§ **Instructions for the task**
Pictures should be left out when the listing below is repeated word for word.

§ **Dataset excerpt**
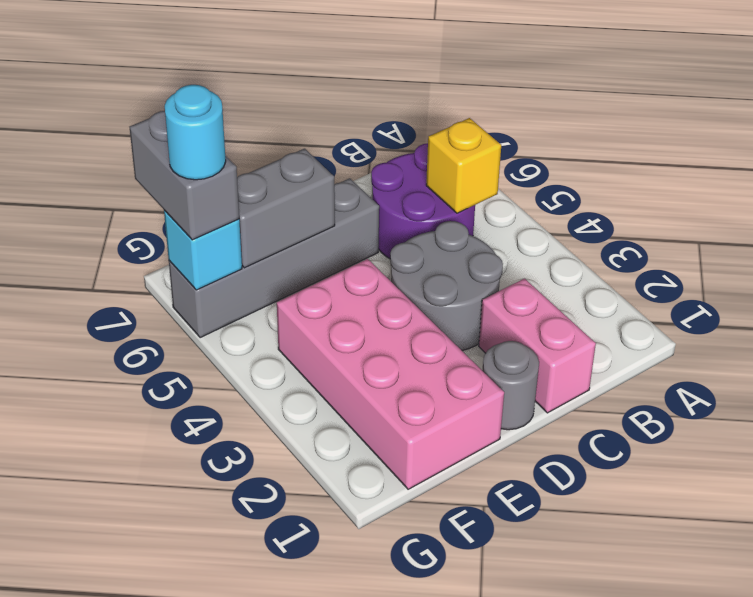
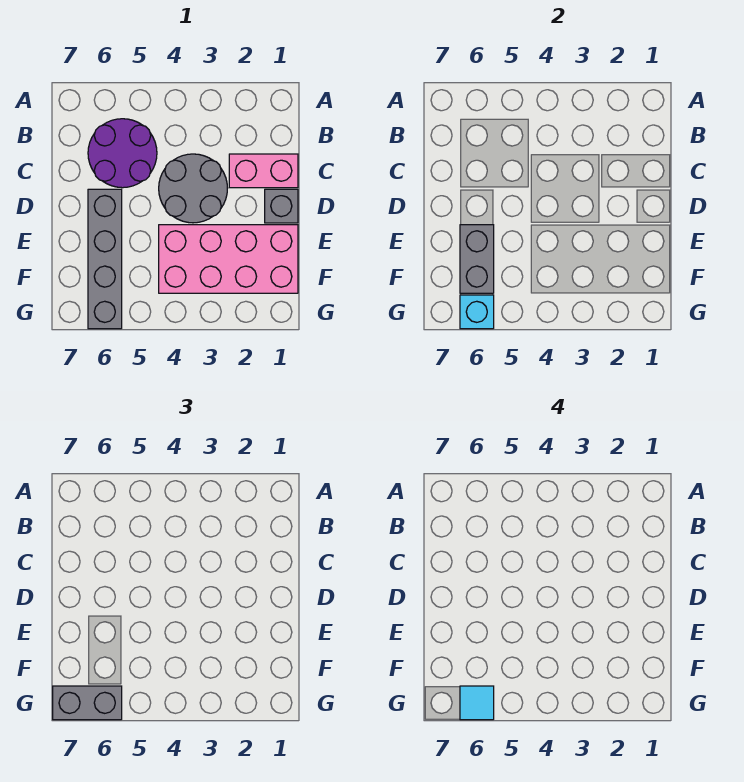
yellow brick B5 level 2 -> none
grey round brick D1 level 1 -> grey brick D1 level 1
cyan round brick G6 level 4 -> cyan tile G6 level 4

§ **Reply**
yellow brick B5 level 2 -> none
grey round brick D1 level 1 -> grey brick D1 level 1
cyan round brick G6 level 4 -> cyan tile G6 level 4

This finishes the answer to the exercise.